## WHAT IS NEEDED
Rewrite the rows below, swapping every instance of "shiny bronze statue" for "polished bronze statue" and leaving all other text unchanged.

## INPUT RECORDS
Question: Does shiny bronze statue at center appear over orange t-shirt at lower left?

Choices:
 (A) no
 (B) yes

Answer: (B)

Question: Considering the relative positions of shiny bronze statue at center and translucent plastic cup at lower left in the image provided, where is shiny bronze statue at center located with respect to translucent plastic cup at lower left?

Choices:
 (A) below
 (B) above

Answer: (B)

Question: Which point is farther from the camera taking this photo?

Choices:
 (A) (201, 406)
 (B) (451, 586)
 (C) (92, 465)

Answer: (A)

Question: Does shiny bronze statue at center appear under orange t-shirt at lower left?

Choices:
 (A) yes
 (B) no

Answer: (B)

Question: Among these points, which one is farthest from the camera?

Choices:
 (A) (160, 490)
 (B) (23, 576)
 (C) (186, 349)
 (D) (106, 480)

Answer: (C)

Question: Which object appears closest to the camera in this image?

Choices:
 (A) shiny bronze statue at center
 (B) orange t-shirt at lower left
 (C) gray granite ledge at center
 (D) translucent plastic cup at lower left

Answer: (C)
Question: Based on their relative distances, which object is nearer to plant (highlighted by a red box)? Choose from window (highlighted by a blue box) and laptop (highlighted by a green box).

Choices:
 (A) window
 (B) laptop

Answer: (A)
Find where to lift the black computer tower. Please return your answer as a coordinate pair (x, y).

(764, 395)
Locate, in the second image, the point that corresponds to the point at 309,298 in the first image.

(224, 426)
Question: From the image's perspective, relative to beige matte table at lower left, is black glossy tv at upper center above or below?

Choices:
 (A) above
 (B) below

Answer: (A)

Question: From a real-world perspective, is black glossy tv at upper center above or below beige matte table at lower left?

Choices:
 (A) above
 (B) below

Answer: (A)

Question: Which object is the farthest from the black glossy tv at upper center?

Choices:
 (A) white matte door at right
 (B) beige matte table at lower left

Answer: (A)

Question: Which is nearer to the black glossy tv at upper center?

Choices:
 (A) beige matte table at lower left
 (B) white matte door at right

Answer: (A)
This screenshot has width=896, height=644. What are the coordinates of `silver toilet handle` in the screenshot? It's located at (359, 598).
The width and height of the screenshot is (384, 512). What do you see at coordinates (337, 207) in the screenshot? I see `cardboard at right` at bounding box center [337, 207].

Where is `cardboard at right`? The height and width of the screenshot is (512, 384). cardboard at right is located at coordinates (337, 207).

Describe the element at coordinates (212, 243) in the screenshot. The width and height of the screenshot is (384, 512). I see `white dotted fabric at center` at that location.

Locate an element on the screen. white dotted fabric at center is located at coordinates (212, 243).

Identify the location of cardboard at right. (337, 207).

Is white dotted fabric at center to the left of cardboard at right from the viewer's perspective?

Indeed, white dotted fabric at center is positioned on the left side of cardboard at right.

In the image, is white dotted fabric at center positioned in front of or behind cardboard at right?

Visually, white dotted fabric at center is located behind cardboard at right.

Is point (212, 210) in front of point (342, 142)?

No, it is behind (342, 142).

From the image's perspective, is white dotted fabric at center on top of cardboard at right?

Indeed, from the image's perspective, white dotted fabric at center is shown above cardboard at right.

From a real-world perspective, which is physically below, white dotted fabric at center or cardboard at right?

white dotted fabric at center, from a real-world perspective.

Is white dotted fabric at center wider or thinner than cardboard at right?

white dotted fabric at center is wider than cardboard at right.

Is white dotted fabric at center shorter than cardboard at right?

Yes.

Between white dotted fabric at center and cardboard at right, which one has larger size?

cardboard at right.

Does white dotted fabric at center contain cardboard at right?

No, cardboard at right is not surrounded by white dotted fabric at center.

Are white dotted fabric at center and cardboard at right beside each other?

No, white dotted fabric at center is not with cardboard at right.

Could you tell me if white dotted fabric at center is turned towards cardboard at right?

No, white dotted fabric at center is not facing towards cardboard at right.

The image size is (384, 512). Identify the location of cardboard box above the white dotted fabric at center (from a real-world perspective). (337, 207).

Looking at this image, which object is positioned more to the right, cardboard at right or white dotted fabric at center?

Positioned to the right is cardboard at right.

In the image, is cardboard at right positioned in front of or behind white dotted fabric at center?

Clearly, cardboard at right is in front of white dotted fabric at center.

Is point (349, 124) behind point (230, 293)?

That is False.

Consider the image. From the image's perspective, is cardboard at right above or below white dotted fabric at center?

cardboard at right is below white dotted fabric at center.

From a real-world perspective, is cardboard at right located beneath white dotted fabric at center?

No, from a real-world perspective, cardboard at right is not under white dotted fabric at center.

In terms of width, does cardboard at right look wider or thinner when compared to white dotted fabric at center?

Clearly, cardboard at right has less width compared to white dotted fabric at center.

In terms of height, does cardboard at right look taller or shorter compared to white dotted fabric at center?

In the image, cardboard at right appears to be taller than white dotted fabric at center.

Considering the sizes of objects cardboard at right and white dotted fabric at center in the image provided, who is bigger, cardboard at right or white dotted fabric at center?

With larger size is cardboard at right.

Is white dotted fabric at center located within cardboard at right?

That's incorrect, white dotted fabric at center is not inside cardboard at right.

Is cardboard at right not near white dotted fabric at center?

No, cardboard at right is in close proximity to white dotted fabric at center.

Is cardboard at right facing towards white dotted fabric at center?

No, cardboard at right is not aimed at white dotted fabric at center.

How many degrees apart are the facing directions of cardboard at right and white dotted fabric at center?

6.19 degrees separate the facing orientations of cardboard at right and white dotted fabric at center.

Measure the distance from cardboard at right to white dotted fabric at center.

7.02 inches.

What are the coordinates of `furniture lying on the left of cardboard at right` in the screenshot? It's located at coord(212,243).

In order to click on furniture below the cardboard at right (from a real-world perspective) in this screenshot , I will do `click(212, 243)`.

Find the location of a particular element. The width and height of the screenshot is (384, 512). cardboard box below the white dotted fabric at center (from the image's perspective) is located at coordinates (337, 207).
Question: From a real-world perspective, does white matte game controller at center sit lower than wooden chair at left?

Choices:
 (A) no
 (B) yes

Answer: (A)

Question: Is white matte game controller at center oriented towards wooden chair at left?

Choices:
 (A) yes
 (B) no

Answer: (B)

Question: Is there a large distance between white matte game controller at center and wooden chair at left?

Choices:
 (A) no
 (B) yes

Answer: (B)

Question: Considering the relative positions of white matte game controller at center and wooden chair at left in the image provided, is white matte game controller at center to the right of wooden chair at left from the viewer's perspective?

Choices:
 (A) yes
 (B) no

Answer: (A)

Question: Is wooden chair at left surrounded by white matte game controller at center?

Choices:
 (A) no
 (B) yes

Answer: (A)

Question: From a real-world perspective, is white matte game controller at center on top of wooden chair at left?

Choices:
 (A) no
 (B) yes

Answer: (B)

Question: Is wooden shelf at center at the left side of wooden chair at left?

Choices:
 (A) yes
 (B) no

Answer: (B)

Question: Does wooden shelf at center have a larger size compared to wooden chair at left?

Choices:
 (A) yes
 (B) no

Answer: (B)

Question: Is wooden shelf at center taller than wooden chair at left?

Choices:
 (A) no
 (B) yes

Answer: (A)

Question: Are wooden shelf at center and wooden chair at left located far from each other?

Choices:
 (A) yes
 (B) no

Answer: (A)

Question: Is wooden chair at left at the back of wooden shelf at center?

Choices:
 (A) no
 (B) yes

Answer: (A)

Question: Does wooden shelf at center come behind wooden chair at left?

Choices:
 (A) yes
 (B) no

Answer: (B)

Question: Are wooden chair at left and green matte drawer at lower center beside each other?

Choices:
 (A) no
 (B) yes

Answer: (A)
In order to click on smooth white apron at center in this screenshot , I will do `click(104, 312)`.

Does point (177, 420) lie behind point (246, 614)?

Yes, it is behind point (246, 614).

## ANSWER FOR THE TASK
Question: Does polished bronze statue at center appear over orange t-shirt at lower left?

Choices:
 (A) no
 (B) yes

Answer: (B)

Question: Considering the relative positions of polished bronze statue at center and translucent plastic cup at lower left in the image provided, where is polished bronze statue at center located with respect to translucent plastic cup at lower left?

Choices:
 (A) below
 (B) above

Answer: (B)

Question: Which point is farther from the camera taking this photo?

Choices:
 (A) (201, 406)
 (B) (451, 586)
 (C) (92, 465)

Answer: (A)

Question: Does polished bronze statue at center appear under orange t-shirt at lower left?

Choices:
 (A) yes
 (B) no

Answer: (B)

Question: Among these points, which one is farthest from the camera?

Choices:
 (A) (160, 490)
 (B) (23, 576)
 (C) (186, 349)
 (D) (106, 480)

Answer: (C)

Question: Which object appears closest to the camera in this image?

Choices:
 (A) polished bronze statue at center
 (B) orange t-shirt at lower left
 (C) gray granite ledge at center
 (D) translucent plastic cup at lower left

Answer: (C)
Question: Based on their relative distances, which object is nearer to plant (highlighted by a red box)? Choose from window (highlighted by a blue box) and laptop (highlighted by a green box).

Choices:
 (A) window
 (B) laptop

Answer: (A)
Find where to lift the black computer tower. Please return your answer as a coordinate pair (x, y).

(764, 395)
Locate, in the second image, the point that corresponds to the point at 309,298 in the first image.

(224, 426)
Question: From the image's perspective, relative to beige matte table at lower left, is black glossy tv at upper center above or below?

Choices:
 (A) above
 (B) below

Answer: (A)

Question: From a real-world perspective, is black glossy tv at upper center above or below beige matte table at lower left?

Choices:
 (A) above
 (B) below

Answer: (A)

Question: Which object is the farthest from the black glossy tv at upper center?

Choices:
 (A) white matte door at right
 (B) beige matte table at lower left

Answer: (A)

Question: Which is nearer to the black glossy tv at upper center?

Choices:
 (A) beige matte table at lower left
 (B) white matte door at right

Answer: (A)
This screenshot has width=896, height=644. What are the coordinates of `silver toilet handle` in the screenshot? It's located at (359, 598).
The width and height of the screenshot is (384, 512). What do you see at coordinates (337, 207) in the screenshot? I see `cardboard at right` at bounding box center [337, 207].

Where is `cardboard at right`? The height and width of the screenshot is (512, 384). cardboard at right is located at coordinates (337, 207).

Describe the element at coordinates (212, 243) in the screenshot. The width and height of the screenshot is (384, 512). I see `white dotted fabric at center` at that location.

Locate an element on the screen. white dotted fabric at center is located at coordinates (212, 243).

Identify the location of cardboard at right. (337, 207).

Is white dotted fabric at center to the left of cardboard at right from the viewer's perspective?

Indeed, white dotted fabric at center is positioned on the left side of cardboard at right.

In the image, is white dotted fabric at center positioned in front of or behind cardboard at right?

Visually, white dotted fabric at center is located behind cardboard at right.

Is point (212, 210) in front of point (342, 142)?

No, it is behind (342, 142).

From the image's perspective, is white dotted fabric at center on top of cardboard at right?

Indeed, from the image's perspective, white dotted fabric at center is shown above cardboard at right.

From a real-world perspective, which is physically below, white dotted fabric at center or cardboard at right?

white dotted fabric at center, from a real-world perspective.

Is white dotted fabric at center wider or thinner than cardboard at right?

white dotted fabric at center is wider than cardboard at right.

Is white dotted fabric at center shorter than cardboard at right?

Yes.

Between white dotted fabric at center and cardboard at right, which one has larger size?

cardboard at right.

Does white dotted fabric at center contain cardboard at right?

No, cardboard at right is not surrounded by white dotted fabric at center.

Are white dotted fabric at center and cardboard at right beside each other?

No, white dotted fabric at center is not with cardboard at right.

Could you tell me if white dotted fabric at center is turned towards cardboard at right?

No, white dotted fabric at center is not facing towards cardboard at right.

The image size is (384, 512). Identify the location of cardboard box above the white dotted fabric at center (from a real-world perspective). (337, 207).

Looking at this image, which object is positioned more to the right, cardboard at right or white dotted fabric at center?

Positioned to the right is cardboard at right.

In the image, is cardboard at right positioned in front of or behind white dotted fabric at center?

Clearly, cardboard at right is in front of white dotted fabric at center.

Is point (349, 124) behind point (230, 293)?

That is False.

Consider the image. From the image's perspective, is cardboard at right above or below white dotted fabric at center?

cardboard at right is below white dotted fabric at center.

From a real-world perspective, is cardboard at right located beneath white dotted fabric at center?

No, from a real-world perspective, cardboard at right is not under white dotted fabric at center.

In terms of width, does cardboard at right look wider or thinner when compared to white dotted fabric at center?

Clearly, cardboard at right has less width compared to white dotted fabric at center.

In terms of height, does cardboard at right look taller or shorter compared to white dotted fabric at center?

In the image, cardboard at right appears to be taller than white dotted fabric at center.

Considering the sizes of objects cardboard at right and white dotted fabric at center in the image provided, who is bigger, cardboard at right or white dotted fabric at center?

With larger size is cardboard at right.

Is white dotted fabric at center located within cardboard at right?

That's incorrect, white dotted fabric at center is not inside cardboard at right.

Is cardboard at right not near white dotted fabric at center?

No, cardboard at right is in close proximity to white dotted fabric at center.

Is cardboard at right facing towards white dotted fabric at center?

No, cardboard at right is not aimed at white dotted fabric at center.

How many degrees apart are the facing directions of cardboard at right and white dotted fabric at center?

6.19 degrees separate the facing orientations of cardboard at right and white dotted fabric at center.

Measure the distance from cardboard at right to white dotted fabric at center.

7.02 inches.

What are the coordinates of `furniture lying on the left of cardboard at right` in the screenshot? It's located at coord(212,243).

In order to click on furniture below the cardboard at right (from a real-world perspective) in this screenshot , I will do `click(212, 243)`.

Find the location of a particular element. The width and height of the screenshot is (384, 512). cardboard box below the white dotted fabric at center (from the image's perspective) is located at coordinates (337, 207).
Question: From a real-world perspective, does white matte game controller at center sit lower than wooden chair at left?

Choices:
 (A) no
 (B) yes

Answer: (A)

Question: Is white matte game controller at center oriented towards wooden chair at left?

Choices:
 (A) yes
 (B) no

Answer: (B)

Question: Is there a large distance between white matte game controller at center and wooden chair at left?

Choices:
 (A) no
 (B) yes

Answer: (B)

Question: Considering the relative positions of white matte game controller at center and wooden chair at left in the image provided, is white matte game controller at center to the right of wooden chair at left from the viewer's perspective?

Choices:
 (A) yes
 (B) no

Answer: (A)

Question: Is wooden chair at left surrounded by white matte game controller at center?

Choices:
 (A) no
 (B) yes

Answer: (A)

Question: From a real-world perspective, is white matte game controller at center on top of wooden chair at left?

Choices:
 (A) no
 (B) yes

Answer: (B)

Question: Is wooden shelf at center at the left side of wooden chair at left?

Choices:
 (A) yes
 (B) no

Answer: (B)

Question: Does wooden shelf at center have a larger size compared to wooden chair at left?

Choices:
 (A) yes
 (B) no

Answer: (B)

Question: Is wooden shelf at center taller than wooden chair at left?

Choices:
 (A) no
 (B) yes

Answer: (A)

Question: Are wooden shelf at center and wooden chair at left located far from each other?

Choices:
 (A) yes
 (B) no

Answer: (A)

Question: Is wooden chair at left at the back of wooden shelf at center?

Choices:
 (A) no
 (B) yes

Answer: (A)

Question: Does wooden shelf at center come behind wooden chair at left?

Choices:
 (A) yes
 (B) no

Answer: (B)

Question: Are wooden chair at left and green matte drawer at lower center beside each other?

Choices:
 (A) no
 (B) yes

Answer: (A)
In order to click on smooth white apron at center in this screenshot , I will do `click(104, 312)`.

Does point (177, 420) lie behind point (246, 614)?

Yes, it is behind point (246, 614).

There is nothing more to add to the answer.